- Opening Delimiter -
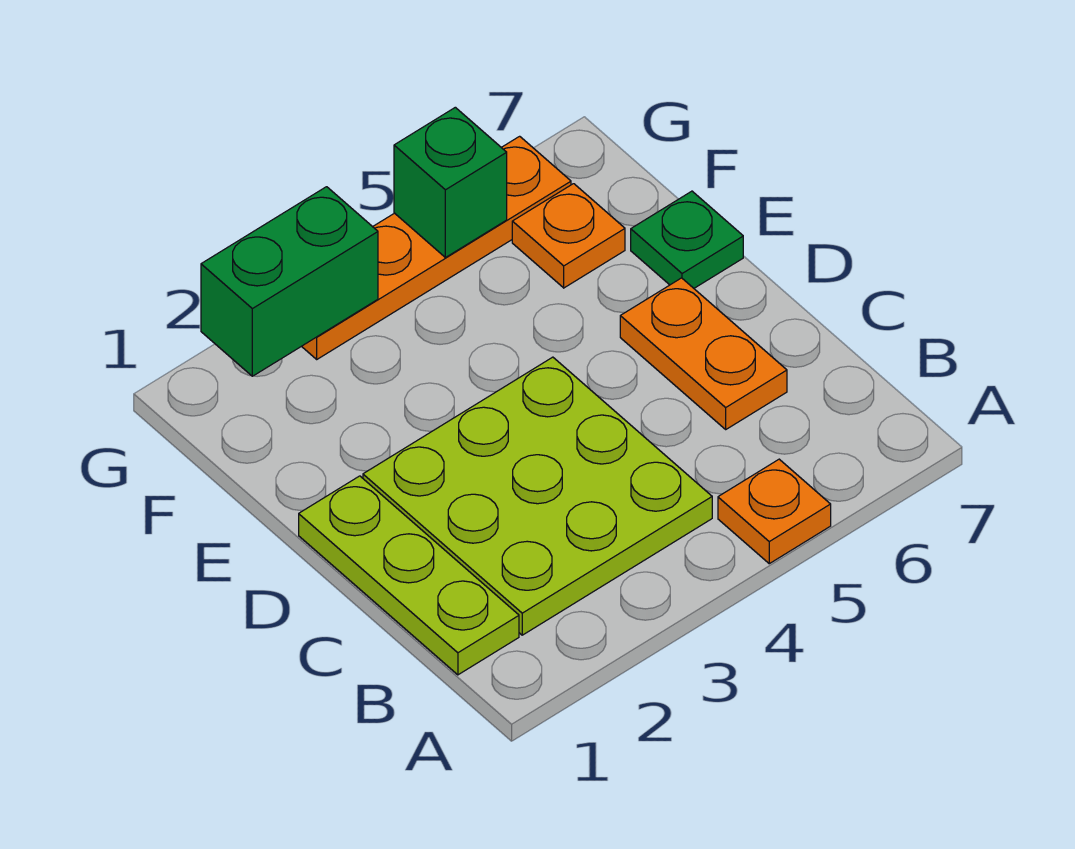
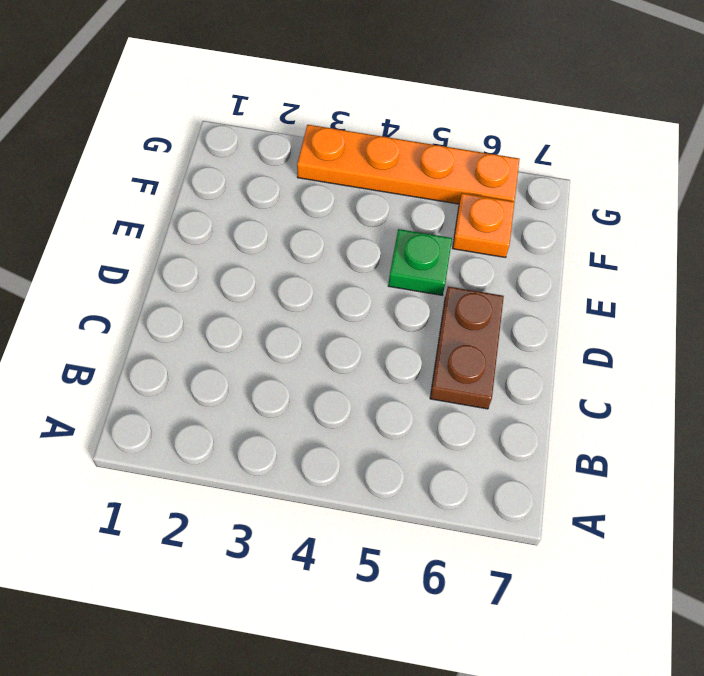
brown plate C6:D6 level 1 -> orange plate C6:D6 level 1
green plate E5 level 1 -> green plate E7 level 1
none -> orange plate A5 level 1
none -> lime plate B1:D1 level 1

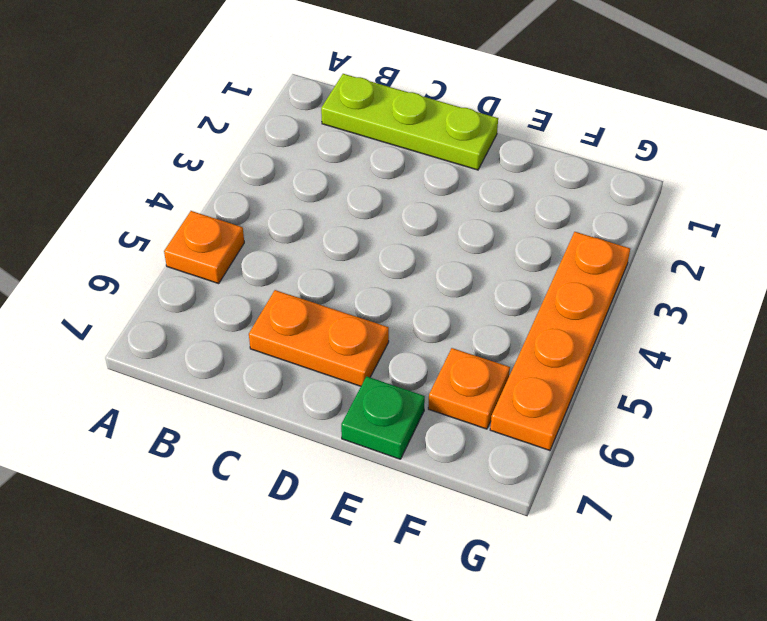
none -> lime plate B2:D4 level 1
none -> green brick G2:G3 level 2

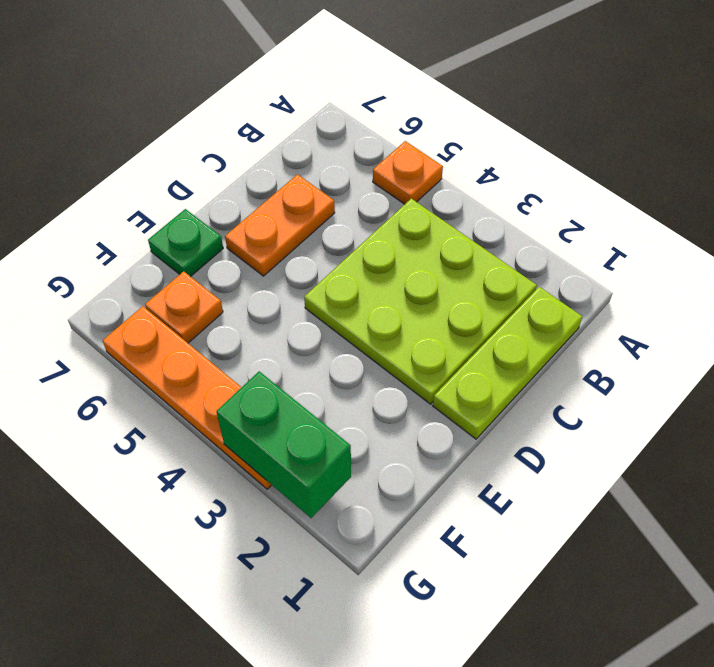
none -> green brick G5 level 2

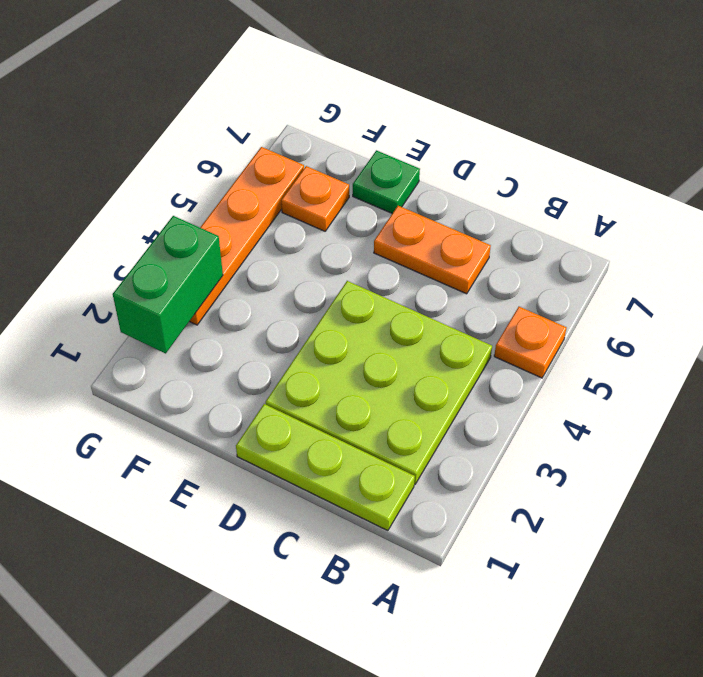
none -> green brick G5 level 2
- Closing Delimiter -
> _Exercise requirements_:
Above are the records; give them all again exactly, apart from the pictures.

> _Task solution_:
brown plate C6:D6 level 1 -> orange plate C6:D6 level 1
green plate E5 level 1 -> green plate E7 level 1
none -> orange plate A5 level 1
none -> lime plate B1:D1 level 1

none -> lime plate B2:D4 level 1
none -> green brick G2:G3 level 2

none -> green brick G5 level 2

none -> green brick G5 level 2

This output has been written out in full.